* **ASSIGNMENT**
Using the data beneath this instruction, retype only the lines from the one that contains "DHT pin DATA: GP3 -> GP0" down to the one that contains "AUDIO3 pin RX: A5 -> RX", both included, exactly as they appear.

* **DATA FOR ANALYSIS**

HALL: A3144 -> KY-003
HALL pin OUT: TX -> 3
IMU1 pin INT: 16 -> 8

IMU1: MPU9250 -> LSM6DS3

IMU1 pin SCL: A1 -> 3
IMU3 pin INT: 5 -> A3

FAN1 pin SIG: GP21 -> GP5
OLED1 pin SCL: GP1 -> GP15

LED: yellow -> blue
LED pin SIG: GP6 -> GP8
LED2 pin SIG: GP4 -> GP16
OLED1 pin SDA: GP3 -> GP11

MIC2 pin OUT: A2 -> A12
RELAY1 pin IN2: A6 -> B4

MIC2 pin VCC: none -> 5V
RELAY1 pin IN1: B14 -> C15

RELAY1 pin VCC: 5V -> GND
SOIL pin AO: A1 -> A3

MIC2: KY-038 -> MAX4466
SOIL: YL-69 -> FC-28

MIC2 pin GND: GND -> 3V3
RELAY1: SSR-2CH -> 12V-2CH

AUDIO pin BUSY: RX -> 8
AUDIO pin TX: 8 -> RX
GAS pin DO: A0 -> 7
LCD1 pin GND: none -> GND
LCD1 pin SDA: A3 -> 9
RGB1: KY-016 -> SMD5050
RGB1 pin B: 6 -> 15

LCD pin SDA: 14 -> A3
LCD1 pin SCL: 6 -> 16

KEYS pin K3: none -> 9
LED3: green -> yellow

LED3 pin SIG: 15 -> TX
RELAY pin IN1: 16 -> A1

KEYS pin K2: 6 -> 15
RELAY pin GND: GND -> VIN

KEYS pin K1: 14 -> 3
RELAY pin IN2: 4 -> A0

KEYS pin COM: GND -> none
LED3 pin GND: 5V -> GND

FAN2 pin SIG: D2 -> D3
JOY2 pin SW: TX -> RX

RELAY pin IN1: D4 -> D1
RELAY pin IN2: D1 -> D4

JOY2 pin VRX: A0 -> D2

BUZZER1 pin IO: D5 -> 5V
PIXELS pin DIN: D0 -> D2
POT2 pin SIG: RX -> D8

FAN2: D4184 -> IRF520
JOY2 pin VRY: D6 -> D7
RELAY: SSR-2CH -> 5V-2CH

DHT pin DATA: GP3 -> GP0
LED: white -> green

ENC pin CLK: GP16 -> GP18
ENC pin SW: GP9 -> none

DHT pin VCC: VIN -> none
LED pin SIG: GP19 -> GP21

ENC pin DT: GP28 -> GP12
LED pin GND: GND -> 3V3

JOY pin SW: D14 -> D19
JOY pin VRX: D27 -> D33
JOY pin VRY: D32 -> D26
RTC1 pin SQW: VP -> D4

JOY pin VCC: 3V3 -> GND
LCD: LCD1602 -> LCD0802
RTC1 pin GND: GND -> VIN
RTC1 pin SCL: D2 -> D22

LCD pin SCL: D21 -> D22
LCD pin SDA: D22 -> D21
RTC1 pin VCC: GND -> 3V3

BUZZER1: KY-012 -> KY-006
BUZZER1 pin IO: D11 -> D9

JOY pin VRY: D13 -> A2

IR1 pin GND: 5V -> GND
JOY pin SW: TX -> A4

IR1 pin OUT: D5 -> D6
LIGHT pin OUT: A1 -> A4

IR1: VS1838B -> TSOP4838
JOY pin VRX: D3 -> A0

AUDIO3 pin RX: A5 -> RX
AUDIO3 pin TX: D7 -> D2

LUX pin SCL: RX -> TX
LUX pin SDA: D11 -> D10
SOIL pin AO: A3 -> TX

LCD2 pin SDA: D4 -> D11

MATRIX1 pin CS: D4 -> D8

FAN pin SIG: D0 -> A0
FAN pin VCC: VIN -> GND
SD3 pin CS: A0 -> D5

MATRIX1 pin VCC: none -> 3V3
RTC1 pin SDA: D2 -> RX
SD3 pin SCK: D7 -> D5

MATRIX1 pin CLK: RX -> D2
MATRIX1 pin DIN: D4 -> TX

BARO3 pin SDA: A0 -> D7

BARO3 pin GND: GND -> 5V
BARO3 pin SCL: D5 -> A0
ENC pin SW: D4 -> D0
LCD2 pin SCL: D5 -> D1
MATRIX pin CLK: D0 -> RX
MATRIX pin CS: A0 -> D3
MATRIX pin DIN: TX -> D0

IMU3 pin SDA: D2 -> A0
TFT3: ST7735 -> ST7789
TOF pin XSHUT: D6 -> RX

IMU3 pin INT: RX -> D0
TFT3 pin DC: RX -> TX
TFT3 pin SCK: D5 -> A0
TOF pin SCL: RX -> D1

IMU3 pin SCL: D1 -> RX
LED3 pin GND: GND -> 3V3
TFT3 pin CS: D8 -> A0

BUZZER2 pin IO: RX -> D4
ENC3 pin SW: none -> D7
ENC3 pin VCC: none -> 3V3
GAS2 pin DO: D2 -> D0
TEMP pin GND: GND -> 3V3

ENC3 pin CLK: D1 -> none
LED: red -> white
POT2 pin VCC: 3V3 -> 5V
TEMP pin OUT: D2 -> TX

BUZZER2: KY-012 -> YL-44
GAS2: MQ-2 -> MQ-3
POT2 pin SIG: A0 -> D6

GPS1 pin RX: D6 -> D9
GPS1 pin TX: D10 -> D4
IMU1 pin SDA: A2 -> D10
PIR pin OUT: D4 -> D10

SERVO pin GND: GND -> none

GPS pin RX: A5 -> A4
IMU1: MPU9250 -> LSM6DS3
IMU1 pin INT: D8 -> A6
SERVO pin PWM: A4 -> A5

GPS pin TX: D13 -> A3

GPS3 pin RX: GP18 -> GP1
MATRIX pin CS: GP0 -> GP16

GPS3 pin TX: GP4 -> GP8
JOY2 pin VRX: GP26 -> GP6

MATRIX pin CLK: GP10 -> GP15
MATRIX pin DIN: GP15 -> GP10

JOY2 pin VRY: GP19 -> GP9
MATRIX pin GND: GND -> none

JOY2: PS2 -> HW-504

* **RESPONSE BOX**
DHT pin DATA: GP3 -> GP0
LED: white -> green

ENC pin CLK: GP16 -> GP18
ENC pin SW: GP9 -> none

DHT pin VCC: VIN -> none
LED pin SIG: GP19 -> GP21

ENC pin DT: GP28 -> GP12
LED pin GND: GND -> 3V3

JOY pin SW: D14 -> D19
JOY pin VRX: D27 -> D33
JOY pin VRY: D32 -> D26
RTC1 pin SQW: VP -> D4

JOY pin VCC: 3V3 -> GND
LCD: LCD1602 -> LCD0802
RTC1 pin GND: GND -> VIN
RTC1 pin SCL: D2 -> D22

LCD pin SCL: D21 -> D22
LCD pin SDA: D22 -> D21
RTC1 pin VCC: GND -> 3V3

BUZZER1: KY-012 -> KY-006
BUZZER1 pin IO: D11 -> D9

JOY pin VRY: D13 -> A2

IR1 pin GND: 5V -> GND
JOY pin SW: TX -> A4

IR1 pin OUT: D5 -> D6
LIGHT pin OUT: A1 -> A4

IR1: VS1838B -> TSOP4838
JOY pin VRX: D3 -> A0

AUDIO3 pin RX: A5 -> RX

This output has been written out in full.